• [EXERCISE BRIEF]:
Check each line of the entries below for the word "cone", and copy out the ones that have it.

• [INPUT]:
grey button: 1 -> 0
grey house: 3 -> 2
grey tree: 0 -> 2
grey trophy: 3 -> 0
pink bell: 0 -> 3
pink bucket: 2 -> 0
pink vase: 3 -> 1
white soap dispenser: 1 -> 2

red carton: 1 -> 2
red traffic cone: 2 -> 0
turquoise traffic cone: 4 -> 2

==

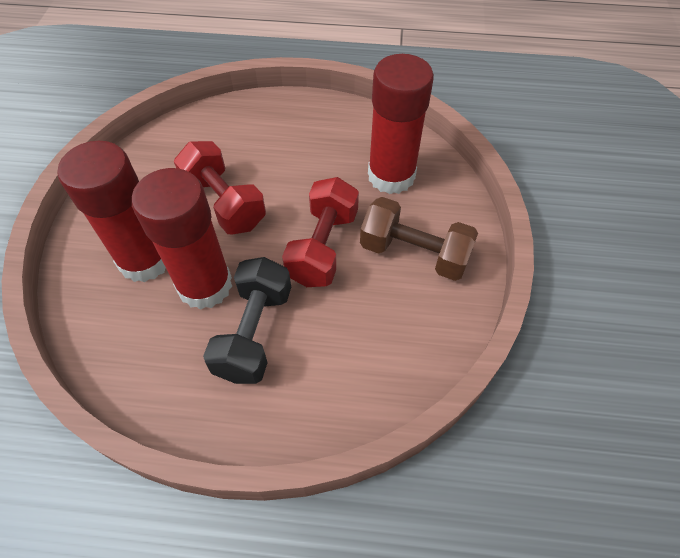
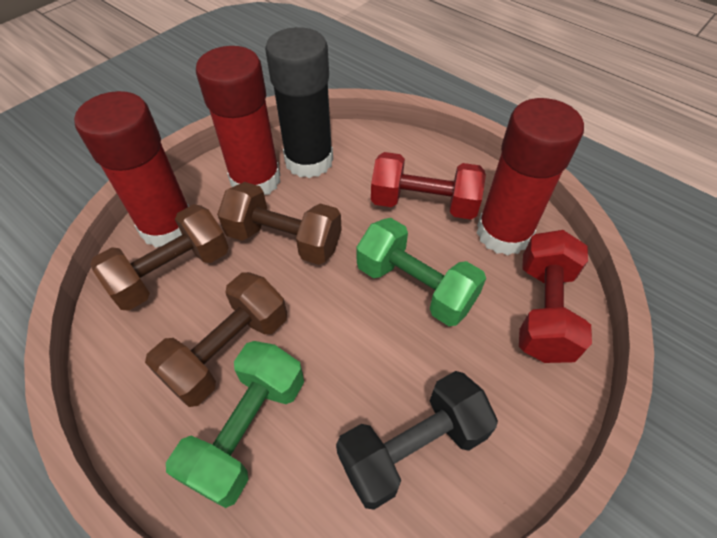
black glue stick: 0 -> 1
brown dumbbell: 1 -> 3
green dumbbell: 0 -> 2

• [PROBLEM SOLUTION]:
red traffic cone: 2 -> 0
turquoise traffic cone: 4 -> 2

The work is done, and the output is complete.